TASK DESCRIPTION
Here the job is to copy the data exactly and to exclude every image from it.

RECORDS SHOWN
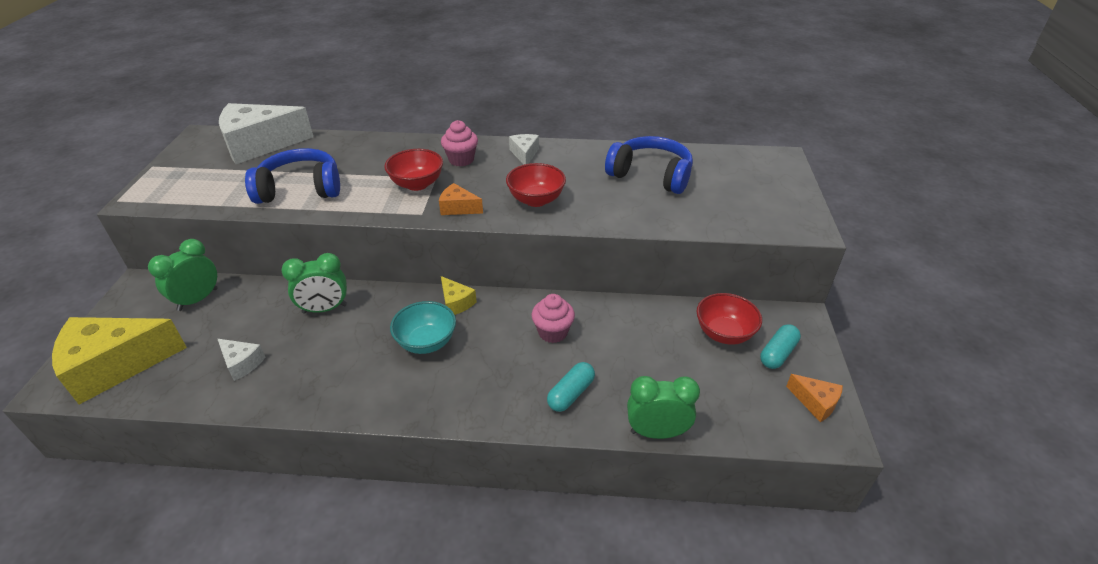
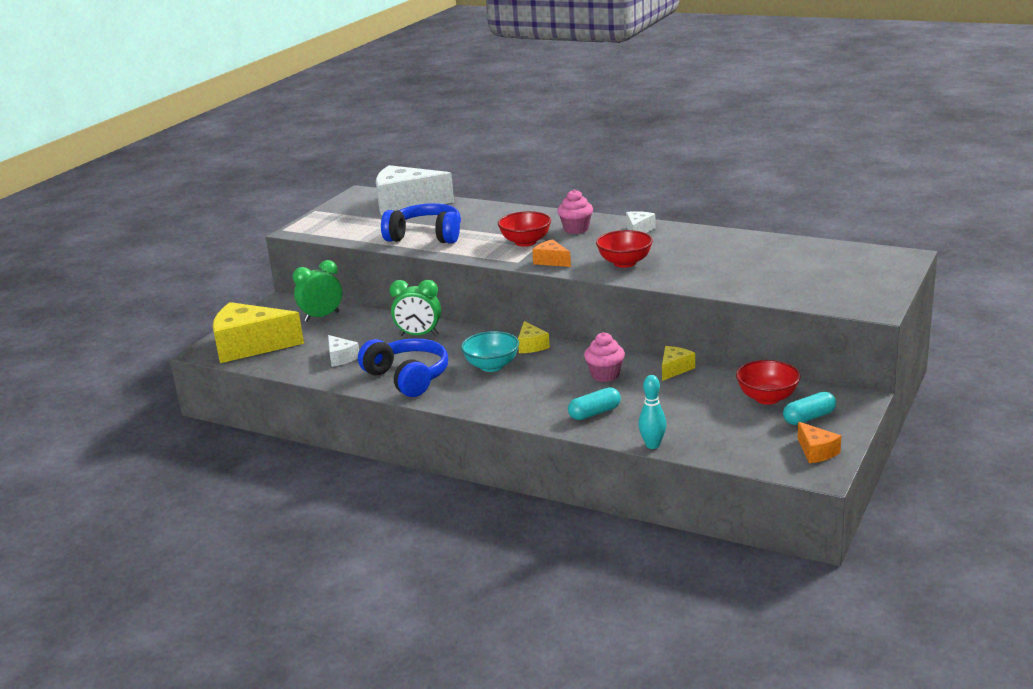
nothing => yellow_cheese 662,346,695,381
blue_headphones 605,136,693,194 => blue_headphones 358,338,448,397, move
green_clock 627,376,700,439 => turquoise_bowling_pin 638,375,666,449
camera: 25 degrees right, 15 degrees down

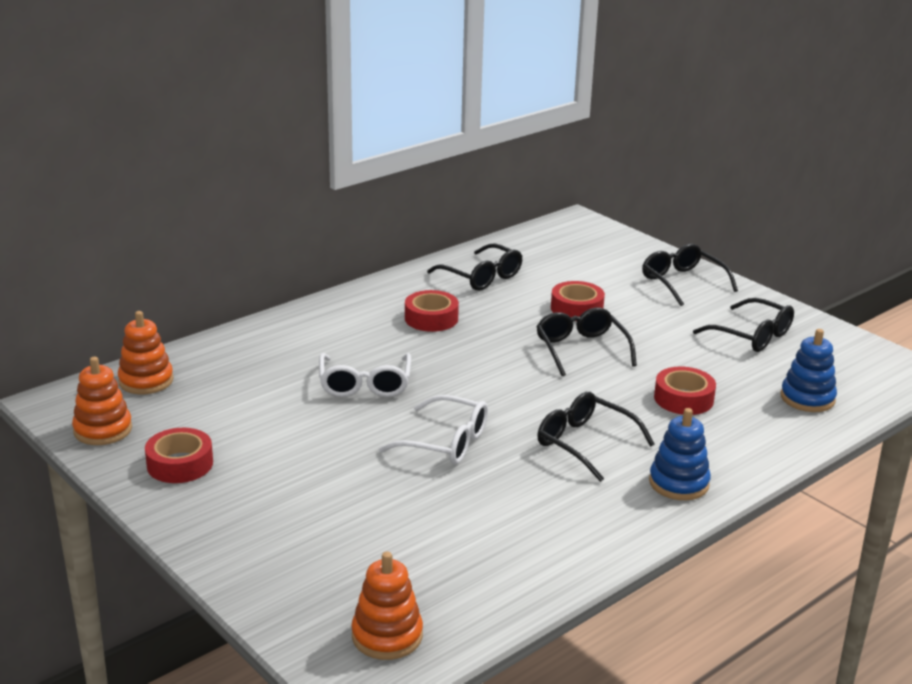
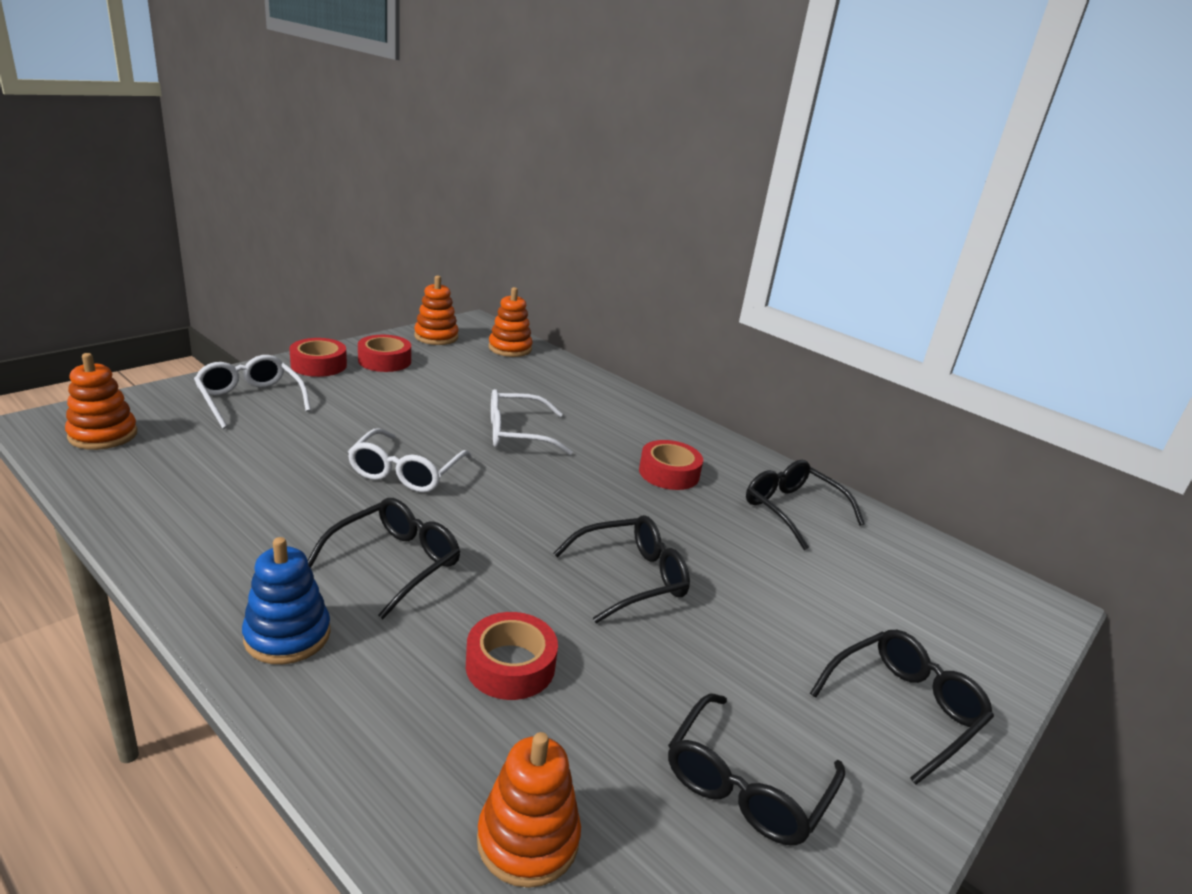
nothing => white_glasses 194,355,311,429
red_tape 551,281,605,321 => red_tape 289,338,347,377, move
blue_stacking_toy 781,329,837,412 => orange_stacking_toy 477,732,581,888
black_glasses 427,243,522,291 => black_glasses 746,460,865,550, 105 degrees clockwise
camera: 80 degrees right, 0 degrees up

RESULT
nothing => yellow_cheese 662,346,695,381
blue_headphones 605,136,693,194 => blue_headphones 358,338,448,397, move
green_clock 627,376,700,439 => turquoise_bowling_pin 638,375,666,449
camera: 25 degrees right, 15 degrees down

nothing => white_glasses 194,355,311,429
red_tape 551,281,605,321 => red_tape 289,338,347,377, move
blue_stacking_toy 781,329,837,412 => orange_stacking_toy 477,732,581,888
black_glasses 427,243,522,291 => black_glasses 746,460,865,550, 105 degrees clockwise
camera: 80 degrees right, 0 degrees up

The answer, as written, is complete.